ABOUT THIS TASK: How many lines in the entries below include the word "residential"? Respond with the number only.

Collection entries:

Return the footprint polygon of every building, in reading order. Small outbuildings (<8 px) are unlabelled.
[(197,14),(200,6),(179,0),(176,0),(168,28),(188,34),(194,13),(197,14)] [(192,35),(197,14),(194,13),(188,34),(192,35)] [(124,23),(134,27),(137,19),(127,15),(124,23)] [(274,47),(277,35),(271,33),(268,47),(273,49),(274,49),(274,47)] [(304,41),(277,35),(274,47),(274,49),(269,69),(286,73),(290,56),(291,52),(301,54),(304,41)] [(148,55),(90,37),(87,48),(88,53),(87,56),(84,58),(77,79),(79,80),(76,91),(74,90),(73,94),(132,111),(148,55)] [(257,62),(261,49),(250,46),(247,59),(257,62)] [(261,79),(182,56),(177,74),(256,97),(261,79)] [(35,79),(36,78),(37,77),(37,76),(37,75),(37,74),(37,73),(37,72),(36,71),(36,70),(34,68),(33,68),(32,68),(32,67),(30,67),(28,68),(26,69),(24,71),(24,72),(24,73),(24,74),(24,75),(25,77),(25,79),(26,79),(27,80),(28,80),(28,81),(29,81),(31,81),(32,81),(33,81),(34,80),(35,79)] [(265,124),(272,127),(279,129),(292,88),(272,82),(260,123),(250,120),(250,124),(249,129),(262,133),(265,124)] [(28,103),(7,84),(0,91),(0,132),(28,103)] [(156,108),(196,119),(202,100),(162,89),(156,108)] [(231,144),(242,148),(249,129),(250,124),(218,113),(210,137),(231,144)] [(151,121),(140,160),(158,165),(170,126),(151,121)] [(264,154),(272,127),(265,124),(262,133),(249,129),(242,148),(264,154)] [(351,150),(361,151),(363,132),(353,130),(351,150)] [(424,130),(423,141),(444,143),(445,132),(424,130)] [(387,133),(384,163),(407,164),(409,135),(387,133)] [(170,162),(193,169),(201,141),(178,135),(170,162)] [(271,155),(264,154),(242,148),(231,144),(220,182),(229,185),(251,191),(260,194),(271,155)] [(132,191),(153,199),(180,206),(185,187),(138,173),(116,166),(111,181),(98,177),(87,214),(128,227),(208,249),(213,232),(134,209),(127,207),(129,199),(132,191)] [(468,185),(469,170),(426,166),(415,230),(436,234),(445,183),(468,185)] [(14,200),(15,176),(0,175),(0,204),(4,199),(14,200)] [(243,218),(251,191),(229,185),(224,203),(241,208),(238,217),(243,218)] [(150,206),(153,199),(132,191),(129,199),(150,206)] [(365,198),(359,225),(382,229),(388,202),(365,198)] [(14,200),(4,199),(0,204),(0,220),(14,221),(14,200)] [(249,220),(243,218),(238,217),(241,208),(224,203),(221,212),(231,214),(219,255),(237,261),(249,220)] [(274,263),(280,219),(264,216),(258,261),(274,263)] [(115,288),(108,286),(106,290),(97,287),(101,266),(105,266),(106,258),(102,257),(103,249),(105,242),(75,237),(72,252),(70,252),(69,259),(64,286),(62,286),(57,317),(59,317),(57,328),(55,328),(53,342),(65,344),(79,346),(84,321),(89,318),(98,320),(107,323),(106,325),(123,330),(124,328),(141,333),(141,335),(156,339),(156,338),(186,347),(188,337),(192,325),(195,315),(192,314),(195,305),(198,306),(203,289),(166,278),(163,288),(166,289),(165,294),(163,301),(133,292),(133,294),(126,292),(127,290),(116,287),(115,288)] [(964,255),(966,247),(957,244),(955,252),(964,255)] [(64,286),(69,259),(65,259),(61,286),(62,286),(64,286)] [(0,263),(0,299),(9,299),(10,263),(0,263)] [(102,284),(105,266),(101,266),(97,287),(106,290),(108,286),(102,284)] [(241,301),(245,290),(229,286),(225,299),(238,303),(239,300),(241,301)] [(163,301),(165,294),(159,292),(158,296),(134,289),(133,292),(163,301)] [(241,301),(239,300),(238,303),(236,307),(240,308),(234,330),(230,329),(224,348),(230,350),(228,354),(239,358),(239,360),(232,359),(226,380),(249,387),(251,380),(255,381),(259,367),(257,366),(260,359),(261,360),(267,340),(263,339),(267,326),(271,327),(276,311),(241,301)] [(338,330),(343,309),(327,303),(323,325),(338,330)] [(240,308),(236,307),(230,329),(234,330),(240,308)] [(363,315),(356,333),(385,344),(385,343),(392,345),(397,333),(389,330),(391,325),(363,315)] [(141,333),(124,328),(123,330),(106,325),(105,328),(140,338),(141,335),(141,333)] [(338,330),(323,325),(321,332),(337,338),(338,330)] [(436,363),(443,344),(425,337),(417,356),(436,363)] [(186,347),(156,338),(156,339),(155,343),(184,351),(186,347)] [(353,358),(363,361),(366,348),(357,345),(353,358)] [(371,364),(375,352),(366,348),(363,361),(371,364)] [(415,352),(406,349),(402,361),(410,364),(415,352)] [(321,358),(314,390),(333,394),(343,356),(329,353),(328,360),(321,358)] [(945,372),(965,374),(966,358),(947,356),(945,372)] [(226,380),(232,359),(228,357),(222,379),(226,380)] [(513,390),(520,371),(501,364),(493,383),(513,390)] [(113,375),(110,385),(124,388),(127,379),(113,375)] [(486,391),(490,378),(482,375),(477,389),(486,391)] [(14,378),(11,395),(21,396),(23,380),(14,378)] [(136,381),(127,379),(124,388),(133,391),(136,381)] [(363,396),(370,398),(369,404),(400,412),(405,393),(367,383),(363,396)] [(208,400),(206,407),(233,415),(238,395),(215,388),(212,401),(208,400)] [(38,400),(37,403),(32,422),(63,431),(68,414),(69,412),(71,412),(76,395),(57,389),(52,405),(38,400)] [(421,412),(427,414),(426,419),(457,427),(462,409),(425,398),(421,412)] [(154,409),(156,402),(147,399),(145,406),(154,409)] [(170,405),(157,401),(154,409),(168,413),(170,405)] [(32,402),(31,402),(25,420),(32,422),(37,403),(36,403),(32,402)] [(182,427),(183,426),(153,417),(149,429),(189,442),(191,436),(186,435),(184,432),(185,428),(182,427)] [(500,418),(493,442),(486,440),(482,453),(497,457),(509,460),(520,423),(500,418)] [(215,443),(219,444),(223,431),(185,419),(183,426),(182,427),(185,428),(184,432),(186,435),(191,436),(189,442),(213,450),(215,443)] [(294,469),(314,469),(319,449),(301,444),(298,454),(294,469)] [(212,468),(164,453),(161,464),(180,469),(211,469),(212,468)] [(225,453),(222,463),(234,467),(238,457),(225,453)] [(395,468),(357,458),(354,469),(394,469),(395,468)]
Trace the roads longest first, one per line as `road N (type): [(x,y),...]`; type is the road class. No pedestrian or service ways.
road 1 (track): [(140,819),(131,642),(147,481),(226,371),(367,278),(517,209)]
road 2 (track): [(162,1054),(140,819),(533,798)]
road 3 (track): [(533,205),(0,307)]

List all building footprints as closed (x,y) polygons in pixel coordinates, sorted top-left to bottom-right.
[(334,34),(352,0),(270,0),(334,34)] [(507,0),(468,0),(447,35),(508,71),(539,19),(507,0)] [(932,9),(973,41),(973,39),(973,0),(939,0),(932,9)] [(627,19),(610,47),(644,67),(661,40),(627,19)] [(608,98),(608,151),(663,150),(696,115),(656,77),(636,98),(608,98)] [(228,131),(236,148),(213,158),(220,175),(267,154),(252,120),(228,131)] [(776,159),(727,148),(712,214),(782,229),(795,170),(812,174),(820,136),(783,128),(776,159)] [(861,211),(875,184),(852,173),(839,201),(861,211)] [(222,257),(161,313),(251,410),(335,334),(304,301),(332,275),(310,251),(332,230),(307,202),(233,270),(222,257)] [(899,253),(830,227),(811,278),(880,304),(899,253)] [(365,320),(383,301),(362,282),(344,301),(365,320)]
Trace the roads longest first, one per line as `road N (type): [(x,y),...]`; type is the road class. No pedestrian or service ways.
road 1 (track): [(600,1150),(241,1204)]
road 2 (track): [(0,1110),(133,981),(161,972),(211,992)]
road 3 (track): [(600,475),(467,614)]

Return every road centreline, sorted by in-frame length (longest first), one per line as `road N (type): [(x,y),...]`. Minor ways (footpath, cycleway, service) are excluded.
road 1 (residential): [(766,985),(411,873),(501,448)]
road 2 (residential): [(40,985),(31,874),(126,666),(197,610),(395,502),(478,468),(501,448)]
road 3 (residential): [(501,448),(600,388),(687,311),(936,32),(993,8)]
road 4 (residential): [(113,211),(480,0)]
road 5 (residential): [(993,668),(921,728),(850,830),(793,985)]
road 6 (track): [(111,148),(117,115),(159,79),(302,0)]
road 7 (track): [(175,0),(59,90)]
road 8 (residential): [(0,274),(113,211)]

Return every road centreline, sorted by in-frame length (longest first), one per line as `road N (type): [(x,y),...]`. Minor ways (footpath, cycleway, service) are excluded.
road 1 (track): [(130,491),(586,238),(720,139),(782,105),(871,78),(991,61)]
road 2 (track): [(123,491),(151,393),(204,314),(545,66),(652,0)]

WRITTEN RESPONSE: 6